-- INPUT --
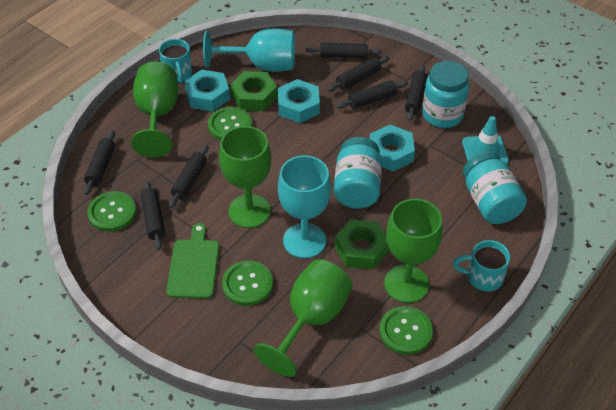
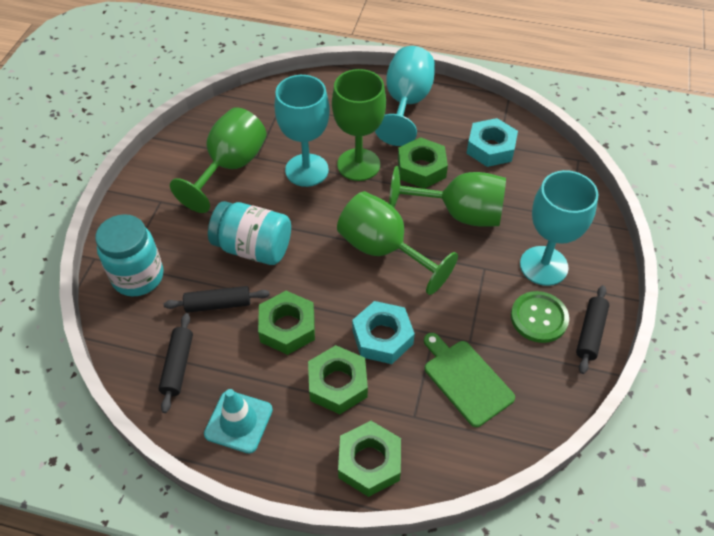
black rolling pin: 7 -> 3
green button: 4 -> 1
green nut: 2 -> 4
turquoise goblet: 2 -> 3
turquoise jar: 3 -> 2
turquoise mug: 2 -> 0
turquoise nut: 3 -> 2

-- WHAT YOU HAVE TO DO --
Work out how many lines of the data include the word "turquoise". Then write only that number.

-- REPLY --
4